▶ **Aim of the exercise**:
Using the listing below, show all lines that hold the word "degrees".

▶ **Data for this task**:
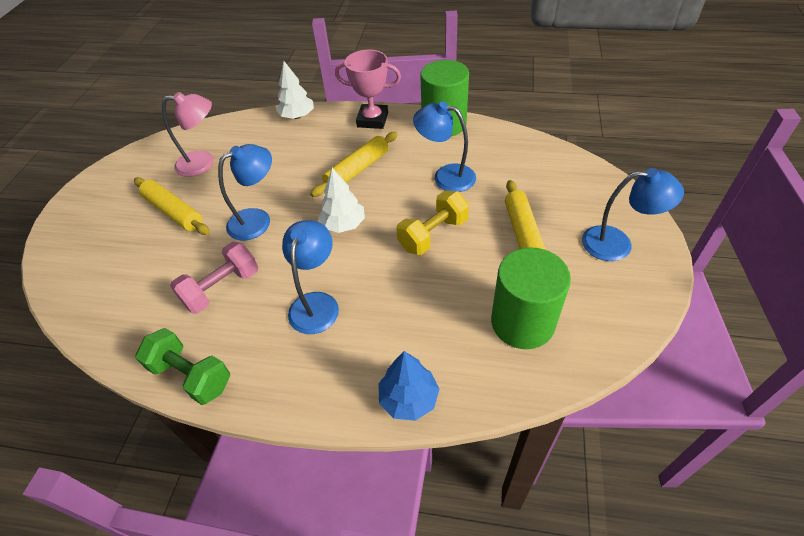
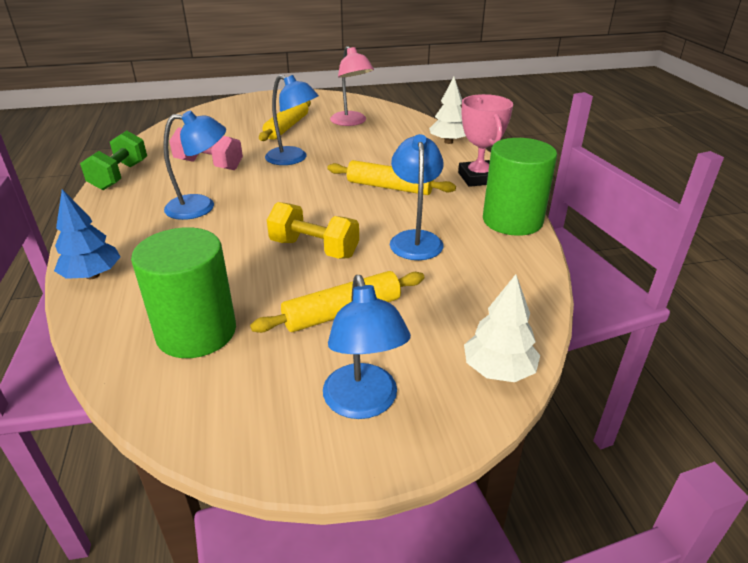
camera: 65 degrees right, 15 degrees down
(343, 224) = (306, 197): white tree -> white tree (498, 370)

==

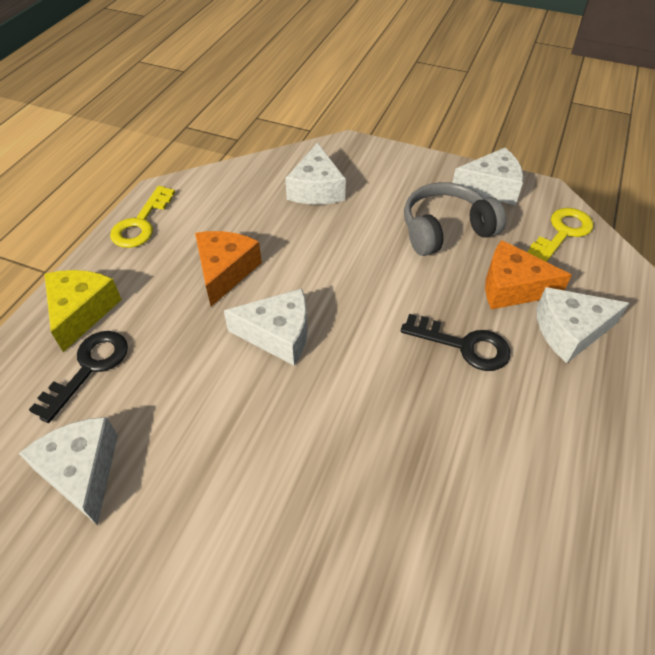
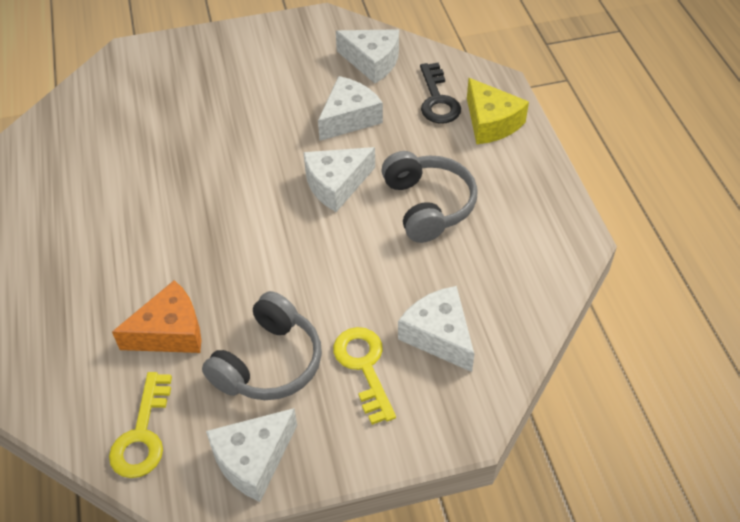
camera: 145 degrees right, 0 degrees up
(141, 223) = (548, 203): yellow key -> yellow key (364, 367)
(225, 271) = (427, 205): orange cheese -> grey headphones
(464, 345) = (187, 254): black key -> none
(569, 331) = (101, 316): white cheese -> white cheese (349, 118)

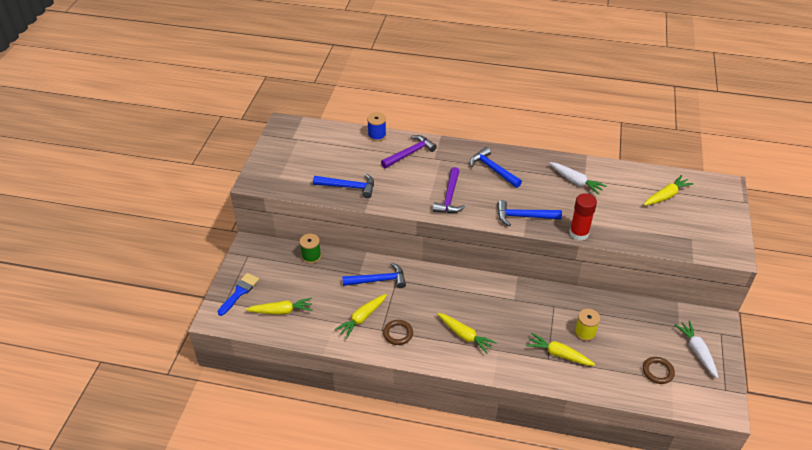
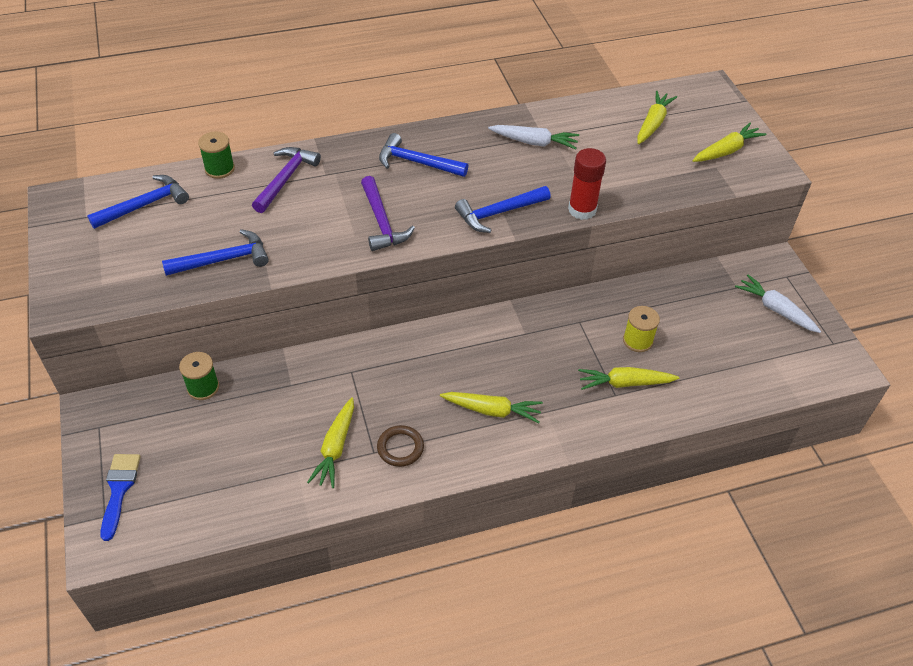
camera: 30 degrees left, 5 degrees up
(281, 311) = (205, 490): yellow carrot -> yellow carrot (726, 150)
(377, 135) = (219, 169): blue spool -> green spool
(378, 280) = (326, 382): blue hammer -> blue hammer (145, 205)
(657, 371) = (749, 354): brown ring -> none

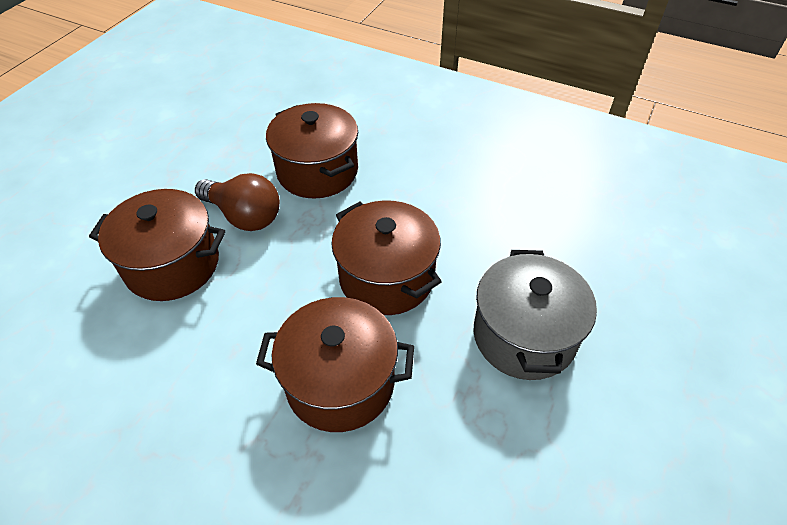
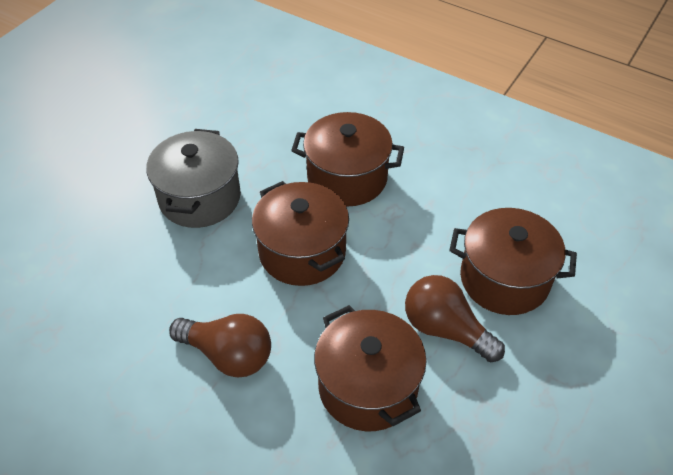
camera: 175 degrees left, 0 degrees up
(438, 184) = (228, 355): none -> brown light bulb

==

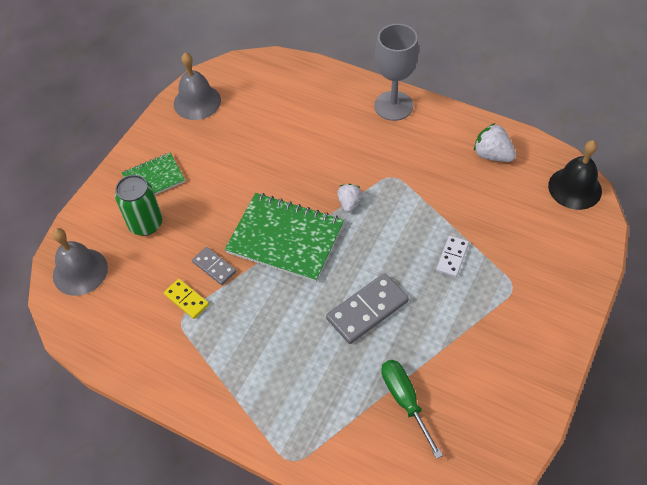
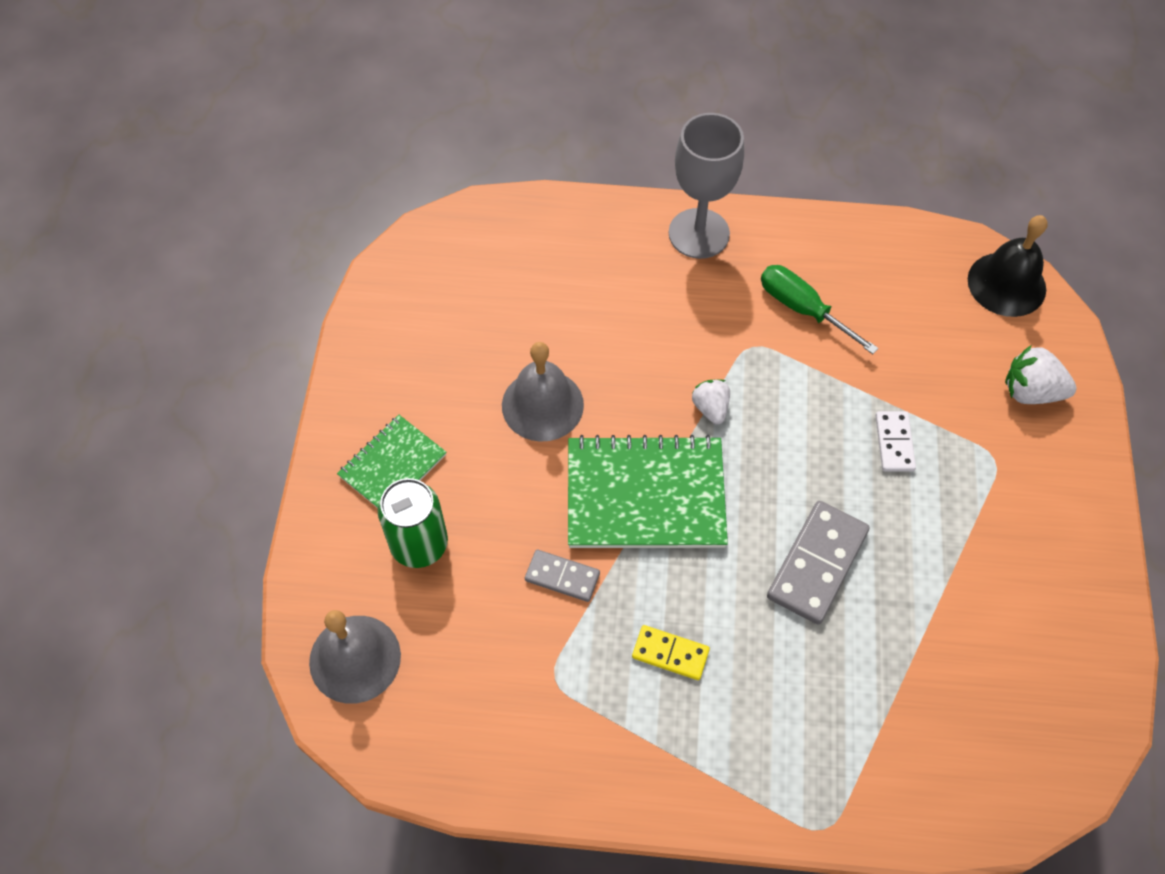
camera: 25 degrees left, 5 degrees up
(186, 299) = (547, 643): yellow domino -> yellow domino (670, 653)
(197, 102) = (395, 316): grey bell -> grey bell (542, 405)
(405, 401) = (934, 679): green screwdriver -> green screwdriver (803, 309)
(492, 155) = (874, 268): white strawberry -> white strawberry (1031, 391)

▶ **Task solution**:
camera: 65 degrees right, 15 degrees down
camera: 145 degrees right, 0 degrees up
camera: 30 degrees left, 5 degrees up
camera: 175 degrees left, 0 degrees up
camera: 25 degrees left, 5 degrees up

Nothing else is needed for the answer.